-- Data follows --

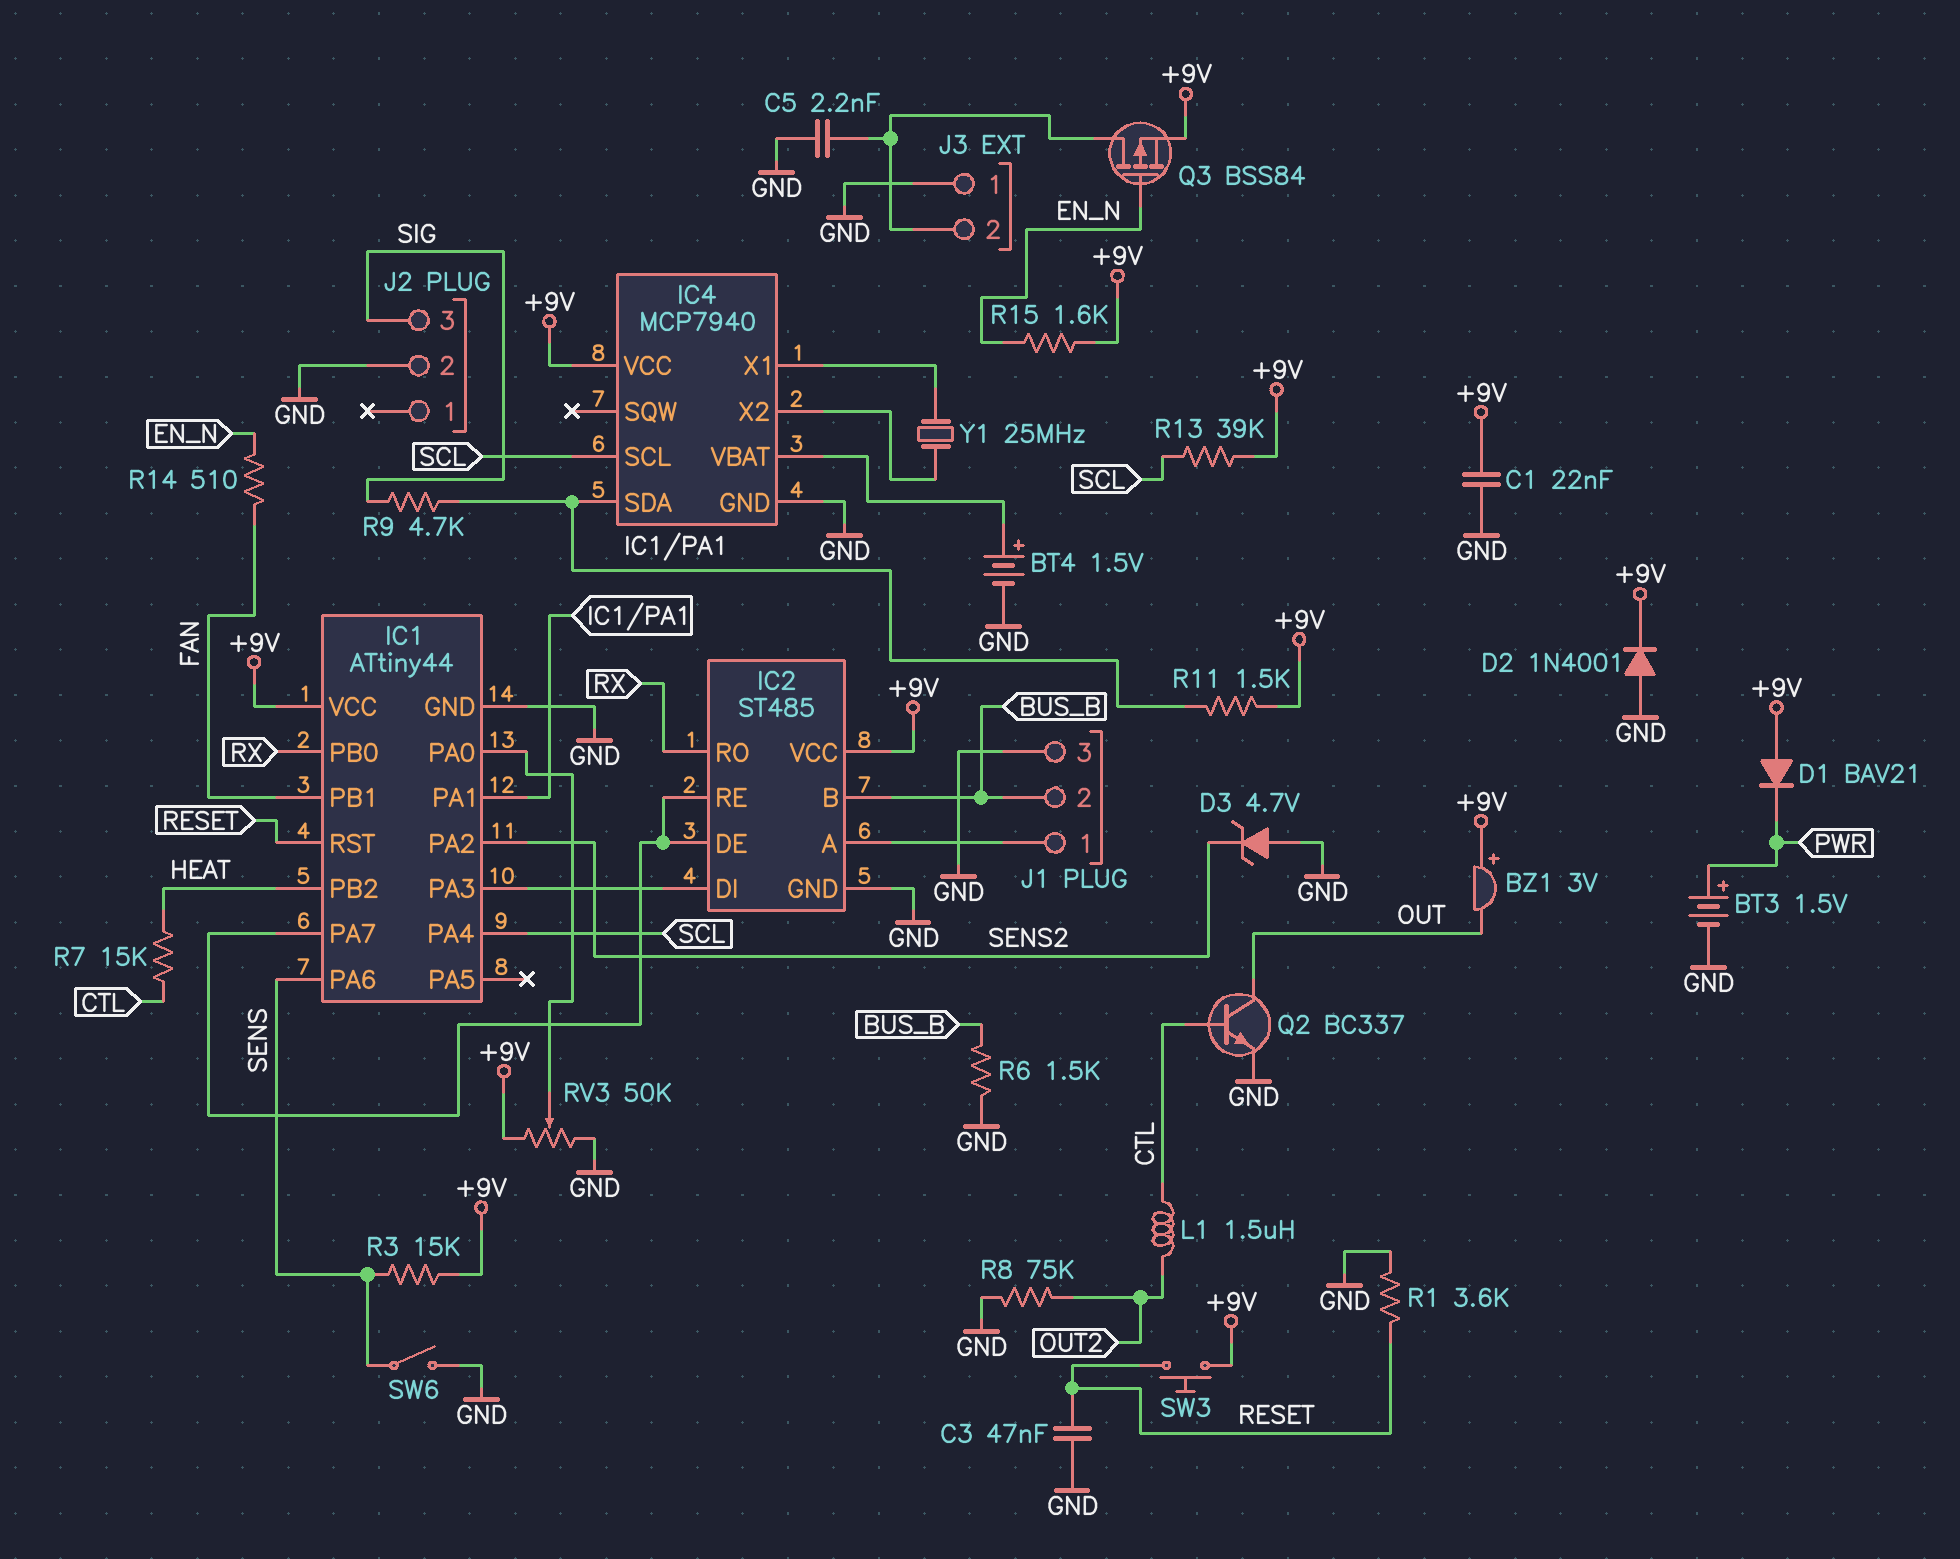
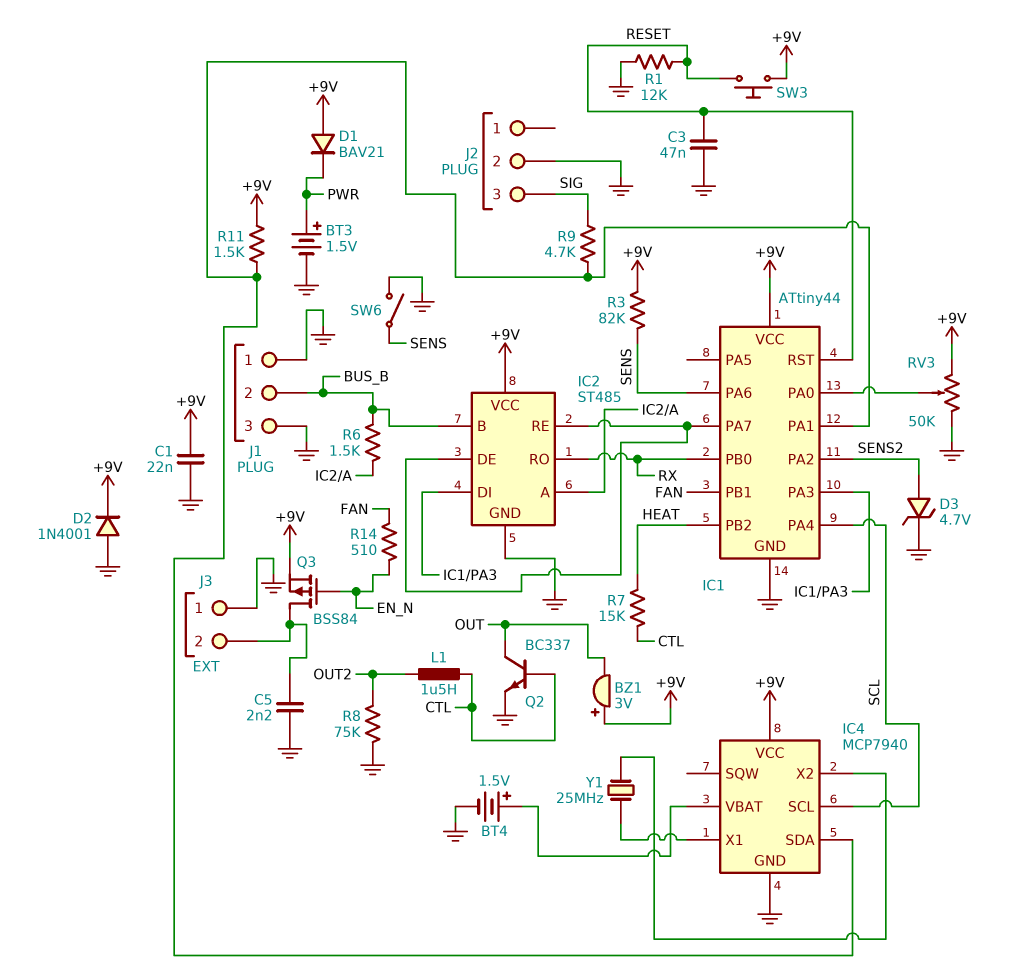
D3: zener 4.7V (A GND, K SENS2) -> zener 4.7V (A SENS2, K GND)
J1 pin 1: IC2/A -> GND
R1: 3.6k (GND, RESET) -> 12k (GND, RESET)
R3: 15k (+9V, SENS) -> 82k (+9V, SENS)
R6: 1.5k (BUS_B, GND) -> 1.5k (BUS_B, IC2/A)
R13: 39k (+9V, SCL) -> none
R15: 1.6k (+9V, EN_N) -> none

-- Data concluded --

• **Task details**
Which lines of the records above contain the word "none"? Show each of them.

• **Task answer**
R13: 39k (+9V, SCL) -> none
R15: 1.6k (+9V, EN_N) -> none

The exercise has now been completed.